Material for this task →
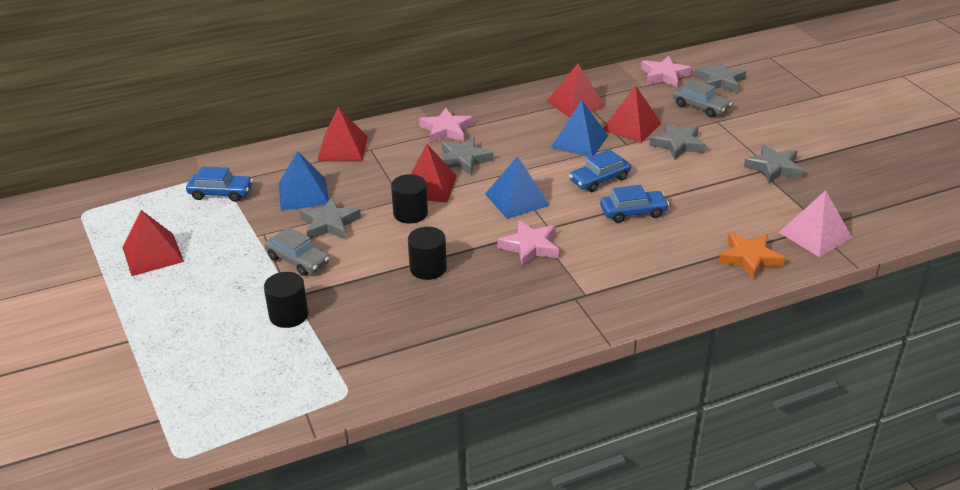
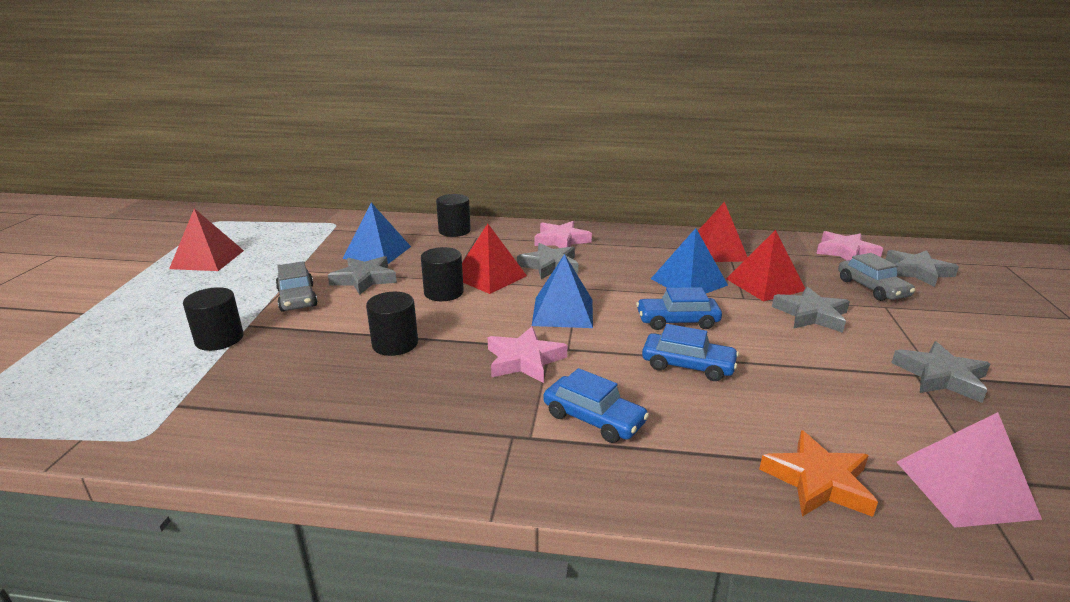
camera: 30 degrees right, 10 degrees down
blue car [186,167,253,202] -> blue car moved to [543,368,649,443]
red pyramid [317,107,368,161] -> black cylinder [436,194,471,237]

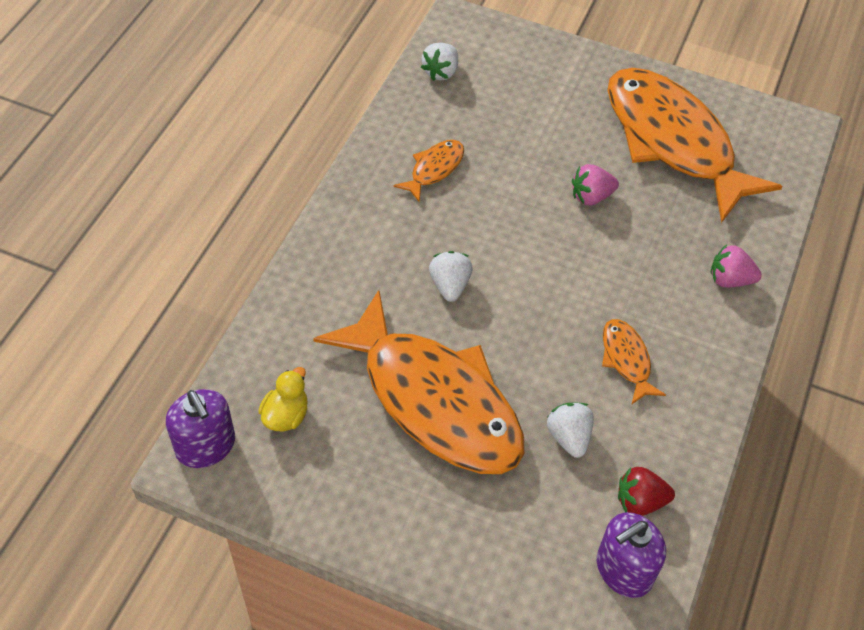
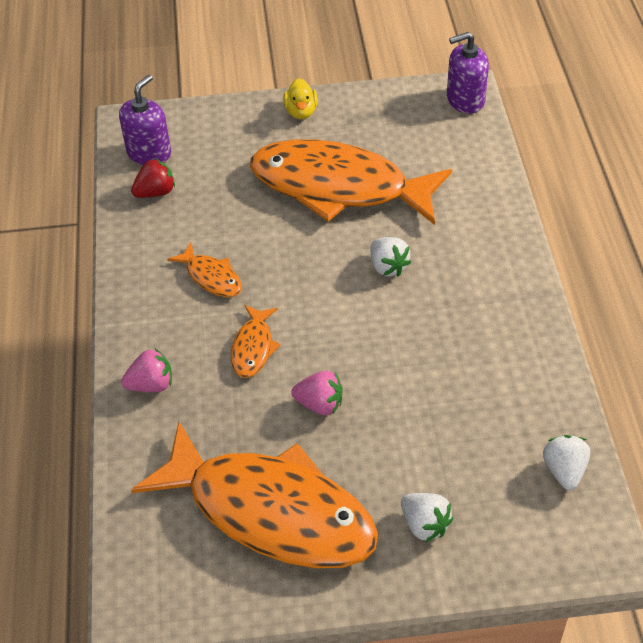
camera: 155 degrees right, 5 degrees down
purple soap dispenser [166,389,235,468] -> purple soap dispenser turned 45 degrees counterclockwise [447,32,489,114]
yellow duck [258,367,308,431] -> yellow duck moved to [283,78,318,119]
orange fish [393,140,464,202] -> orange fish moved to [231,305,280,378]
white strawberry [547,403,594,458] -> white strawberry moved to [401,493,453,542]
pink strawberry [572,164,619,205] -> pink strawberry turned 60 degrees clockwise [291,371,343,415]

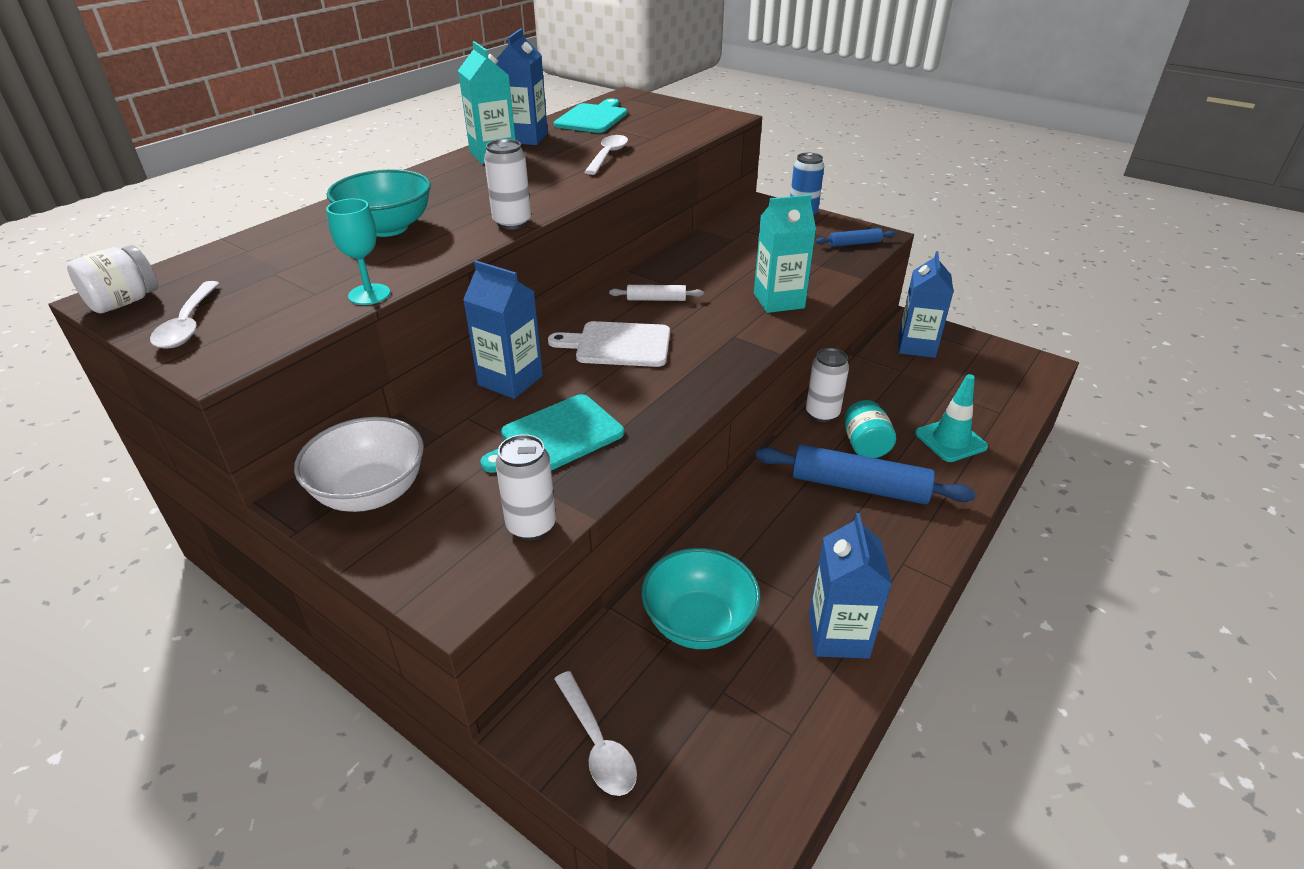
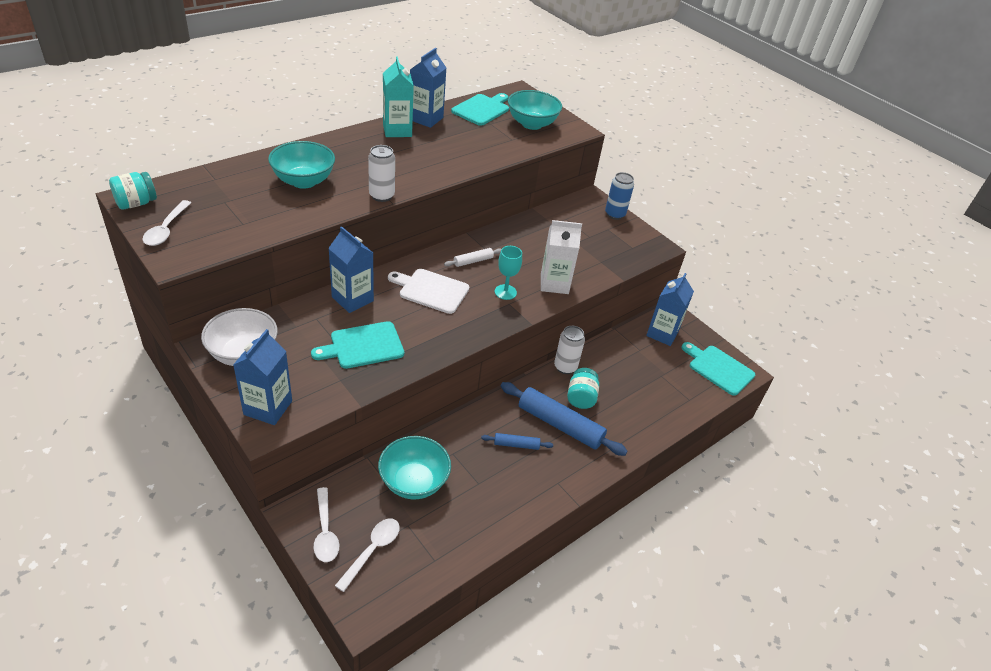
camera: 10 degrees right, 5 degrees up
white jar [67,245,158,314] -> turquoise jar [109,172,157,210]
turquoise goblet [326,199,390,305] -> turquoise goblet moved to [495,246,522,300]
white can [496,434,556,541] -> none
white spoon [585,135,628,175] -> white spoon moved to [335,519,400,592]
white rolling pin [609,285,704,301] -> white rolling pin turned 45 degrees counterclockwise [444,248,501,267]
turquoise carton [754,195,816,313] -> white carton [541,220,582,294]
blue carton [809,513,892,659] -> blue carton moved to [233,329,292,425]
blue rolling pin [816,228,895,247] -> blue rolling pin moved to [481,433,553,450]
turquoise traffic cone [915,374,988,462] -> none
none -> turquoise bowl [508,90,562,130]
none -> turquoise cutting board [681,342,755,396]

What you are asked to do →
Each record above is to be returned unchanged, while any picture it holds stays out.

Answer box →
camera: 30 degrees right, 10 degrees down
blue car [186,167,253,202] -> blue car moved to [543,368,649,443]
red pyramid [317,107,368,161] -> black cylinder [436,194,471,237]

camera: 155 degrees right, 5 degrees down
purple soap dispenser [166,389,235,468] -> purple soap dispenser turned 45 degrees counterclockwise [447,32,489,114]
yellow duck [258,367,308,431] -> yellow duck moved to [283,78,318,119]
orange fish [393,140,464,202] -> orange fish moved to [231,305,280,378]
white strawberry [547,403,594,458] -> white strawberry moved to [401,493,453,542]
pink strawberry [572,164,619,205] -> pink strawberry turned 60 degrees clockwise [291,371,343,415]

camera: 10 degrees right, 5 degrees up
white jar [67,245,158,314] -> turquoise jar [109,172,157,210]
turquoise goblet [326,199,390,305] -> turquoise goblet moved to [495,246,522,300]
white can [496,434,556,541] -> none
white spoon [585,135,628,175] -> white spoon moved to [335,519,400,592]
white rolling pin [609,285,704,301] -> white rolling pin turned 45 degrees counterclockwise [444,248,501,267]
turquoise carton [754,195,816,313] -> white carton [541,220,582,294]
blue carton [809,513,892,659] -> blue carton moved to [233,329,292,425]
blue rolling pin [816,228,895,247] -> blue rolling pin moved to [481,433,553,450]
turquoise traffic cone [915,374,988,462] -> none
none -> turquoise bowl [508,90,562,130]
none -> turquoise cutting board [681,342,755,396]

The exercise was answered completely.